Give the lines again, unchanged, starting with the line containing "(191, 390) = (180, 162): brown" and ending with the last line of the data below.
··· DATA SEGMENT
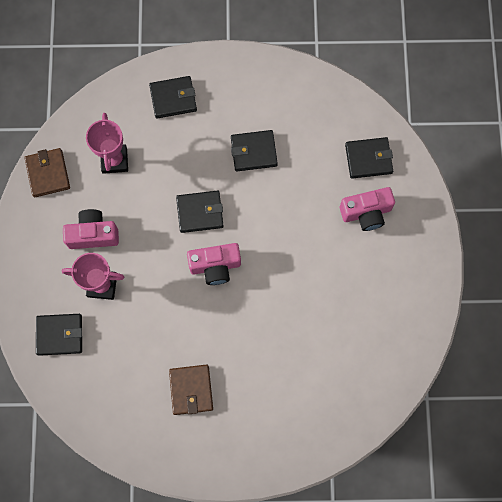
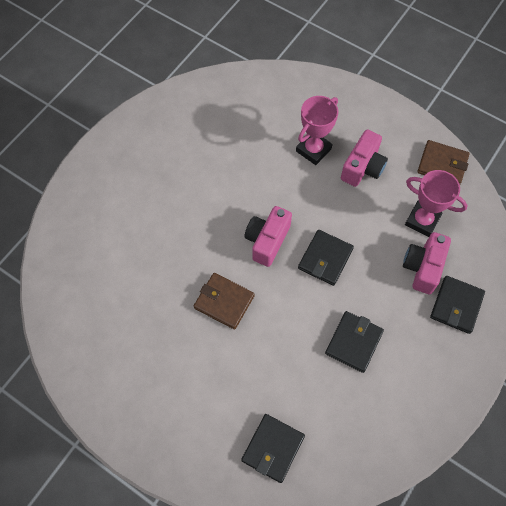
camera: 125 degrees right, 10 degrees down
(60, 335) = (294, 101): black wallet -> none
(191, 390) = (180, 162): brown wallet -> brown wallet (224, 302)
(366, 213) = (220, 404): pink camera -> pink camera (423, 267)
······
[SOLUTION]
(191, 390) = (180, 162): brown wallet -> brown wallet (224, 302)
(366, 213) = (220, 404): pink camera -> pink camera (423, 267)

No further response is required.